What you have to do
Turn the material below into a Markdown table with two columns, Row and Line: each non-blank line gets its own row, numbered in order. Omit the pictures and the blank lines.
########
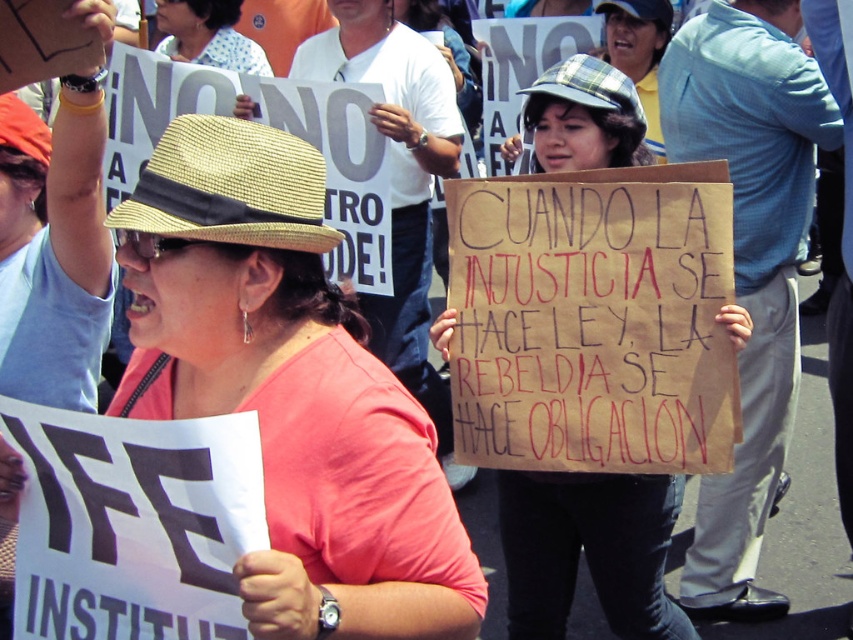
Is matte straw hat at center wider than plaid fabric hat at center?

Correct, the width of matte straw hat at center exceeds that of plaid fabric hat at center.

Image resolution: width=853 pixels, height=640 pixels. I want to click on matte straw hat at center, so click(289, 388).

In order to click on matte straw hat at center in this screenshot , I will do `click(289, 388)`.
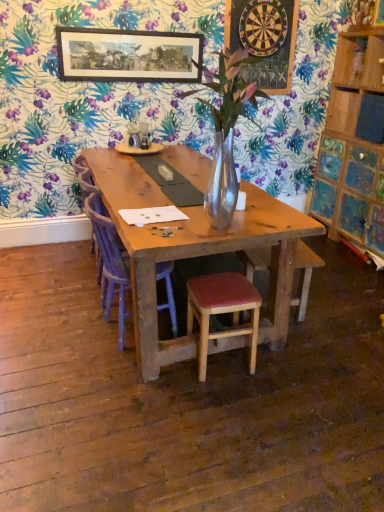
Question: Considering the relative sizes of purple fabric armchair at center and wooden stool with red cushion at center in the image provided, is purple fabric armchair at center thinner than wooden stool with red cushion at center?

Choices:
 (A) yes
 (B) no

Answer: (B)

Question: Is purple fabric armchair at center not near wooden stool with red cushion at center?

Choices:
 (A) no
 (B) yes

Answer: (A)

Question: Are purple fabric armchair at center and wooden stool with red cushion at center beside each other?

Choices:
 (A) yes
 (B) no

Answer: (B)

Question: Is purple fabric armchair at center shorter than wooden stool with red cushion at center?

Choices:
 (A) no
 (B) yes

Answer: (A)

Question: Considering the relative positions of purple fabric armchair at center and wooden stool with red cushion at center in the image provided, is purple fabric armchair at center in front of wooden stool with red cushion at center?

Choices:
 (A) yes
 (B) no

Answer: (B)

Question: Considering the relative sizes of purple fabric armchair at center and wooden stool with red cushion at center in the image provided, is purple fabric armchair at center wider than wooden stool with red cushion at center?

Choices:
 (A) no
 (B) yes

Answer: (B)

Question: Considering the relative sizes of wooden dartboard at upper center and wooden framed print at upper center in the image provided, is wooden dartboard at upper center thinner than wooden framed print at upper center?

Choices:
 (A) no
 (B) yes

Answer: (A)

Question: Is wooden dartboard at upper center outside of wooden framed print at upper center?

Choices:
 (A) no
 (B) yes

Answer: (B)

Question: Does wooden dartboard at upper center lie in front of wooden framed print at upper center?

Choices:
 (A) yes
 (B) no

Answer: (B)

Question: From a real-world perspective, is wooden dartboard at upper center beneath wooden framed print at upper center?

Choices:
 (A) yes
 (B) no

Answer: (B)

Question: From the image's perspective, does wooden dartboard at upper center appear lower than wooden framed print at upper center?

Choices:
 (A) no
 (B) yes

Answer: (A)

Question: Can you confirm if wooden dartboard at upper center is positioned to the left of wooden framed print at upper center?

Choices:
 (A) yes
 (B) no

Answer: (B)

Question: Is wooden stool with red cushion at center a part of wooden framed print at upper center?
########
Expected output
| Row | Line |
|---|---|
| 1 | Is matte straw hat at center wider than plaid fabric hat at center? |
| 2 | Correct, the width of matte straw hat at center exceeds that of plaid fabric hat at center. |
| 3 | Image resolution: width=853 pixels, height=640 pixels. I want to click on matte straw hat at center, so click(289, 388). |
| 4 | In order to click on matte straw hat at center in this screenshot , I will do `click(289, 388)`. |
| 5 | Question: Considering the relative sizes of purple fabric armchair at center and wooden stool with red cushion at center in the image provided, is purple fabric armchair at center thinner than wooden stool with red cushion at center? |
| 6 | Choices: |
| 7 |  (A) yes |
| 8 |  (B) no |
| 9 | Answer: (B) |
| 10 | Question: Is purple fabric armchair at center not near wooden stool with red cushion at center? |
| 11 | Choices: |
| 12 |  (A) no |
| 13 |  (B) yes |
| 14 | Answer: (A) |
| 15 | Question: Are purple fabric armchair at center and wooden stool with red cushion at center beside each other? |
| 16 | Choices: |
| 17 |  (A) yes |
| 18 |  (B) no |
| 19 | Answer: (B) |
| 20 | Question: Is purple fabric armchair at center shorter than wooden stool with red cushion at center? |
| 21 | Choices: |
| 22 |  (A) no |
| 23 |  (B) yes |
| 24 | Answer: (A) |
| 25 | Question: Considering the relative positions of purple fabric armchair at center and wooden stool with red cushion at center in the image provided, is purple fabric armchair at center in front of wooden stool with red cushion at center? |
| 26 | Choices: |
| 27 |  (A) yes |
| 28 |  (B) no |
| 29 | Answer: (B) |
| 30 | Question: Considering the relative sizes of purple fabric armchair at center and wooden stool with red cushion at center in the image provided, is purple fabric armchair at center wider than wooden stool with red cushion at center? |
| 31 | Choices: |
| 32 |  (A) no |
| 33 |  (B) yes |
| 34 | Answer: (B) |
| 35 | Question: Considering the relative sizes of wooden dartboard at upper center and wooden framed print at upper center in the image provided, is wooden dartboard at upper center thinner than wooden framed print at upper center? |
| 36 | Choices: |
| 37 |  (A) no |
| 38 |  (B) yes |
| 39 | Answer: (A) |
| 40 | Question: Is wooden dartboard at upper center outside of wooden framed print at upper center? |
| 41 | Choices: |
| 42 |  (A) no |
| 43 |  (B) yes |
| 44 | Answer: (B) |
| 45 | Question: Does wooden dartboard at upper center lie in front of wooden framed print at upper center? |
| 46 | Choices: |
| 47 |  (A) yes |
| 48 |  (B) no |
| 49 | Answer: (B) |
| 50 | Question: From a real-world perspective, is wooden dartboard at upper center beneath wooden framed print at upper center? |
| 51 | Choices: |
| 52 |  (A) yes |
| 53 |  (B) no |
| 54 | Answer: (B) |
| 55 | Question: From the image's perspective, does wooden dartboard at upper center appear lower than wooden framed print at upper center? |
| 56 | Choices: |
| 57 |  (A) no |
| 58 |  (B) yes |
| 59 | Answer: (A) |
| 60 | Question: Can you confirm if wooden dartboard at upper center is positioned to the left of wooden framed print at upper center? |
| 61 | Choices: |
| 62 |  (A) yes |
| 63 |  (B) no |
| 64 | Answer: (B) |
| 65 | Question: Is wooden stool with red cushion at center a part of wooden framed print at upper center? |